Go through the data below. Pull out every line that has the word "TEMP".
BEGIN SOURCE MATERIAL
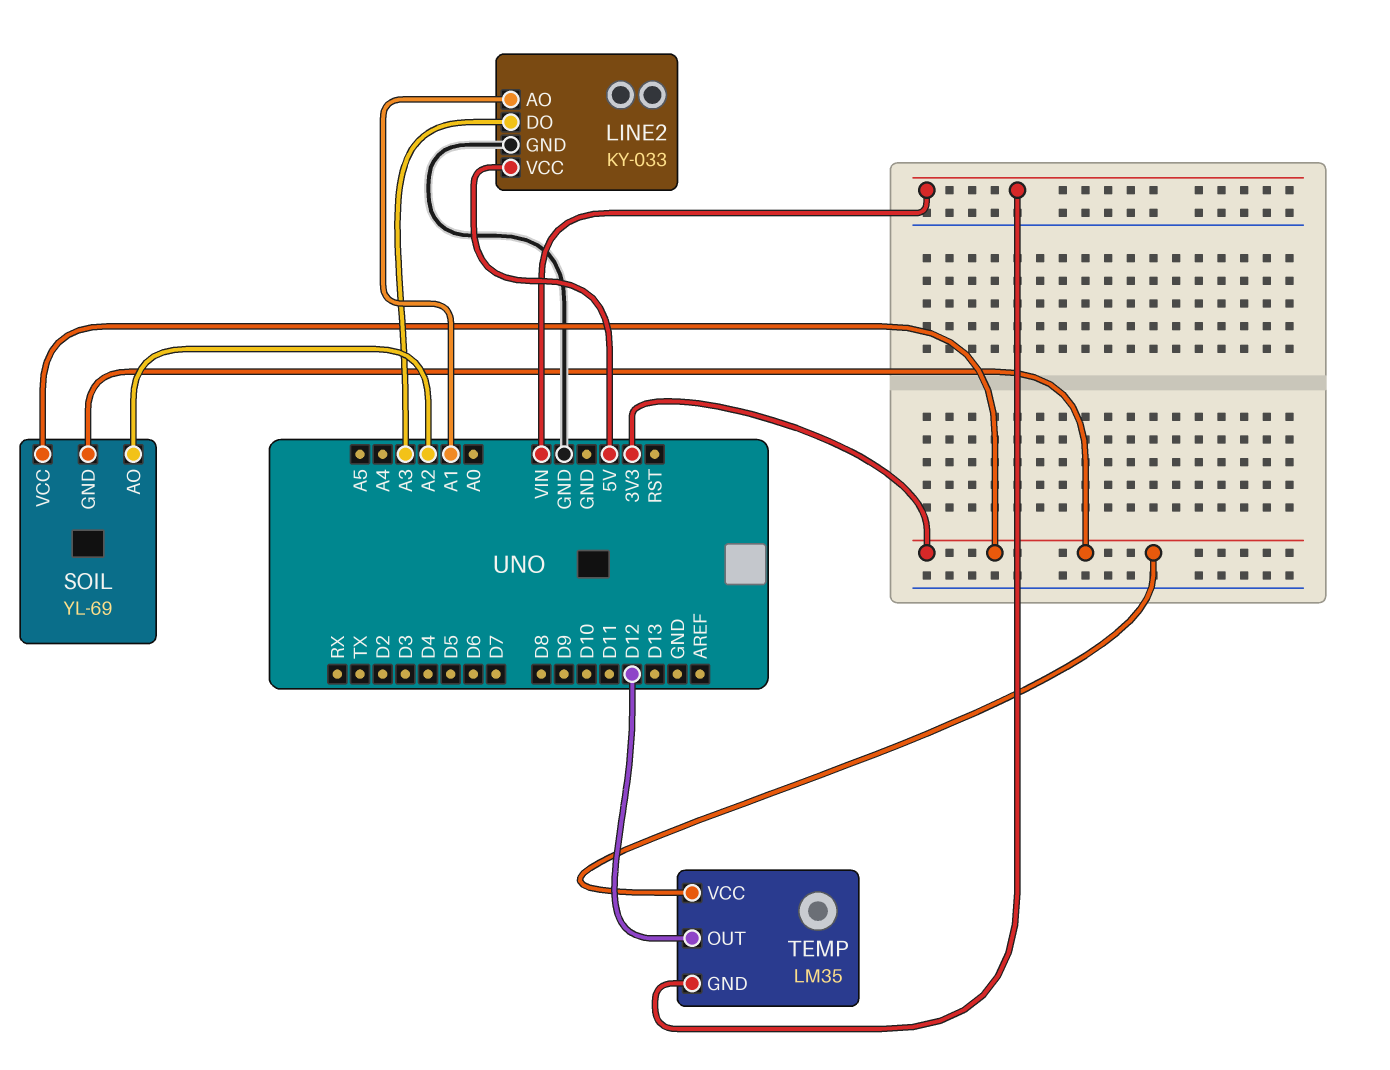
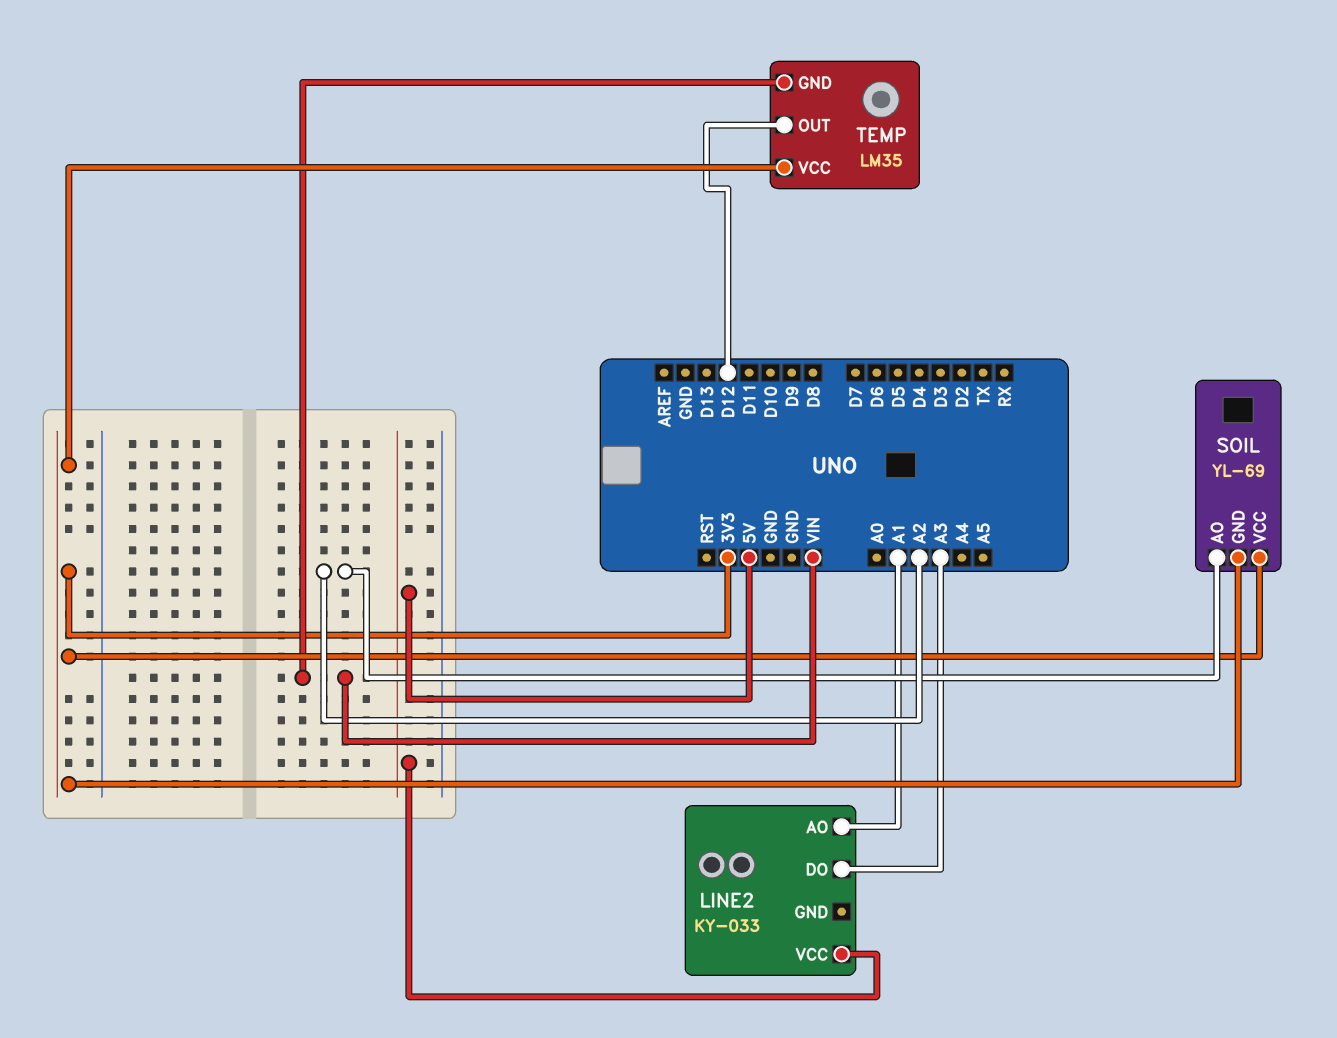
LINE2 pin GND: GND -> none

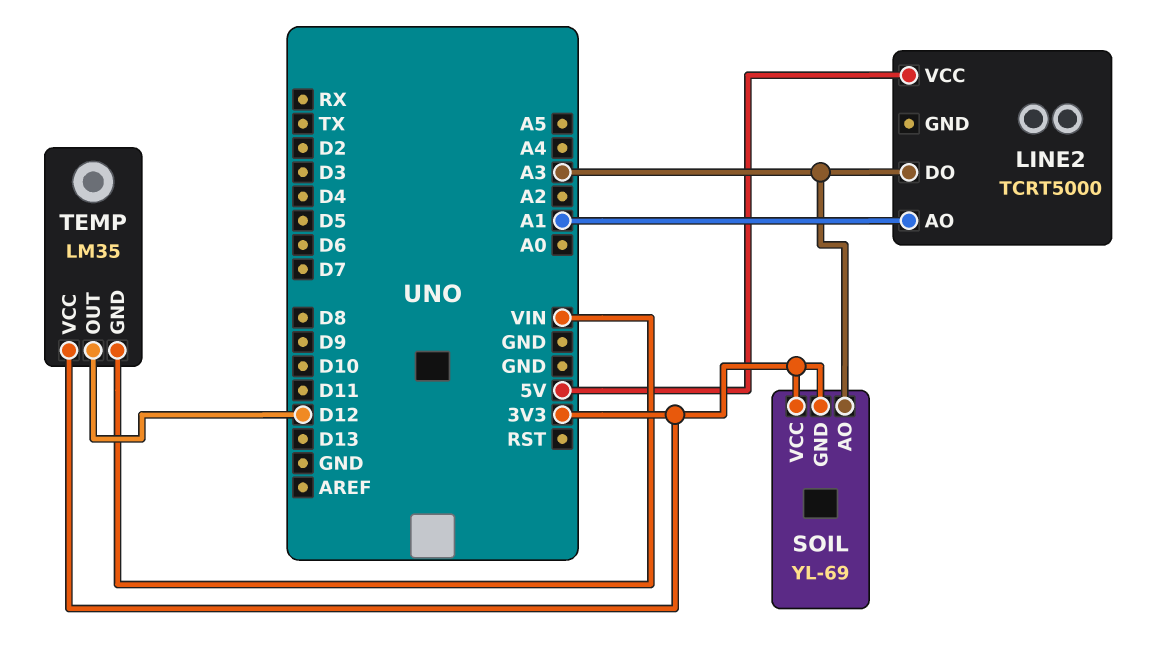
LINE2: KY-033 -> TCRT5000
SOIL pin AO: A2 -> A3

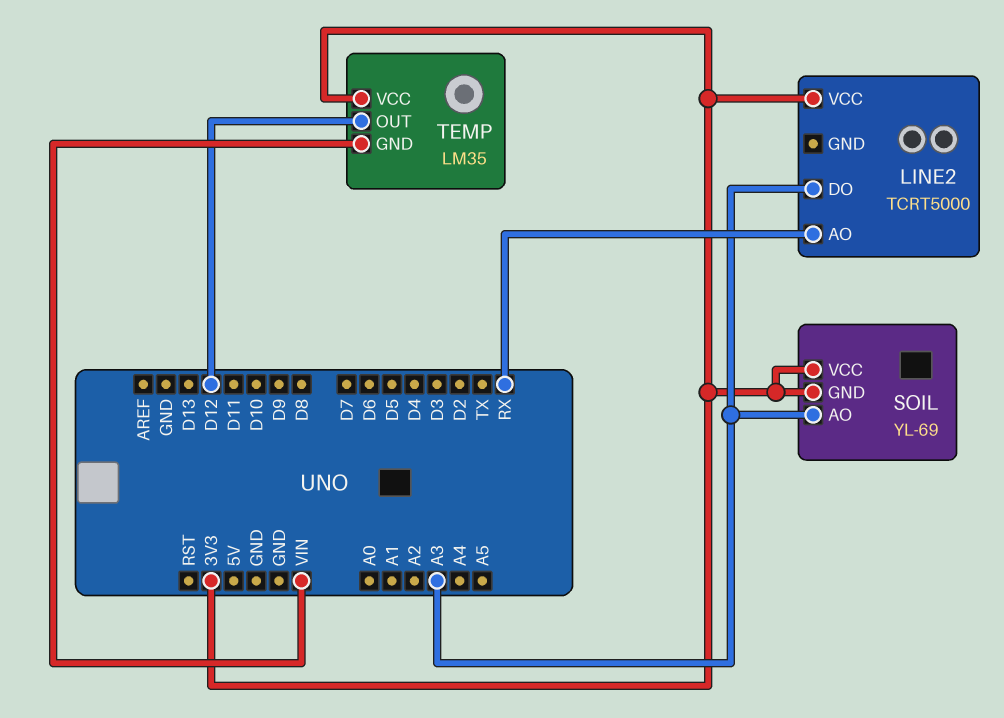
LINE2 pin AO: A1 -> RX
LINE2 pin VCC: 5V -> 3V3

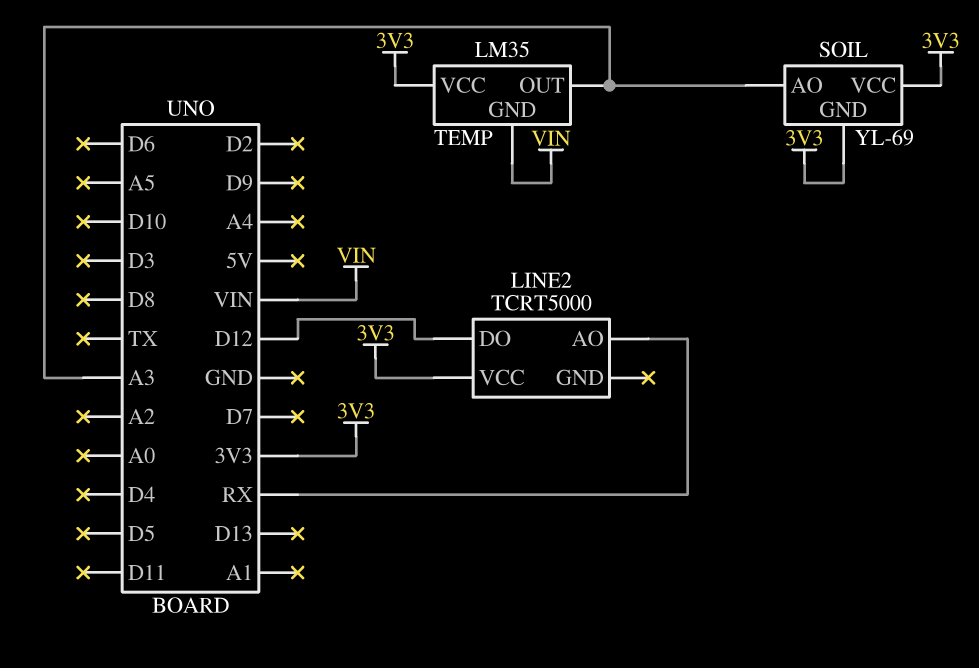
LINE2 pin DO: A3 -> D12
TEMP pin OUT: D12 -> A3

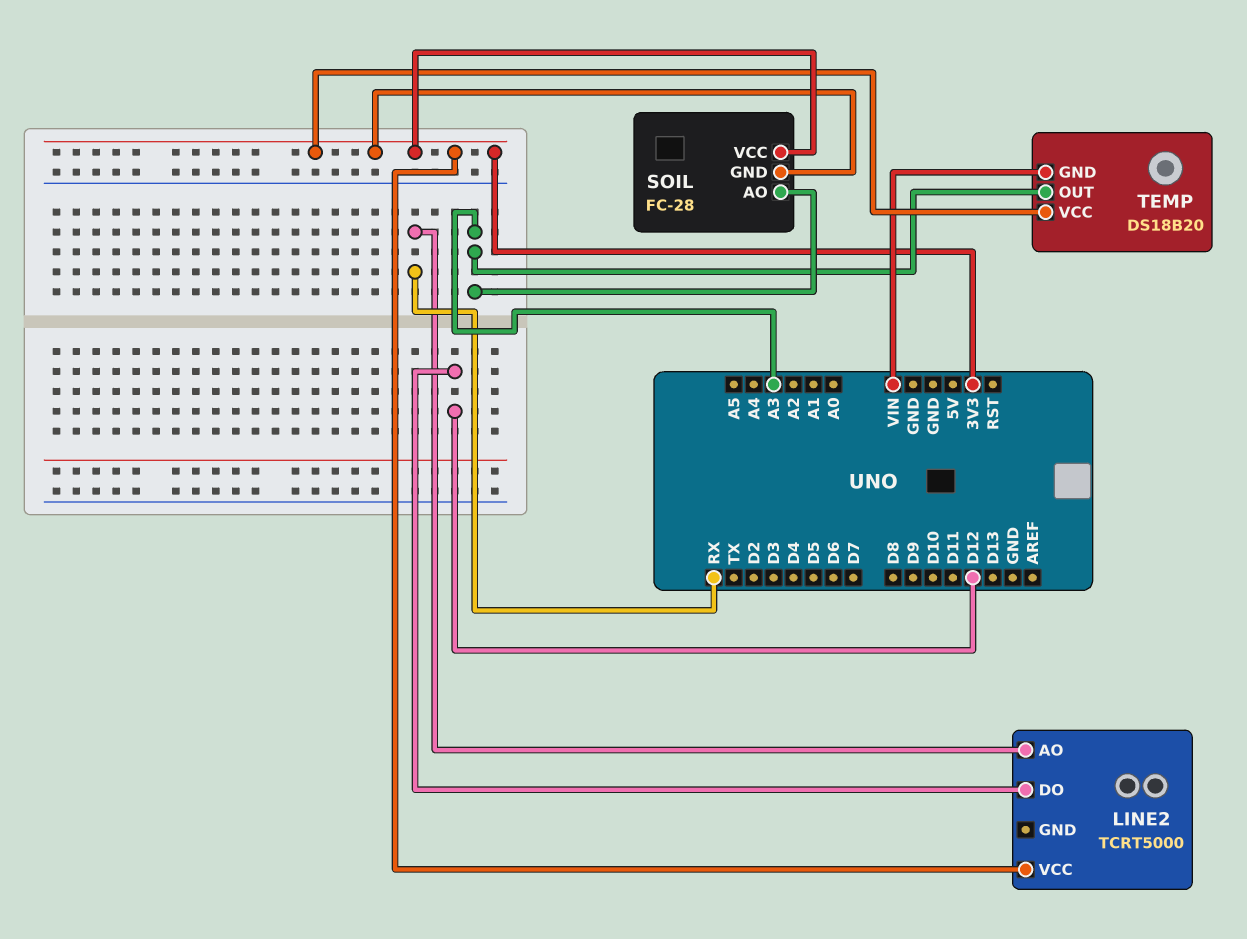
SOIL: YL-69 -> FC-28
TEMP: LM35 -> DS18B20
END SOURCE MATERIAL
### ANSWER TO THIS TASK
TEMP pin OUT: D12 -> A3
TEMP: LM35 -> DS18B20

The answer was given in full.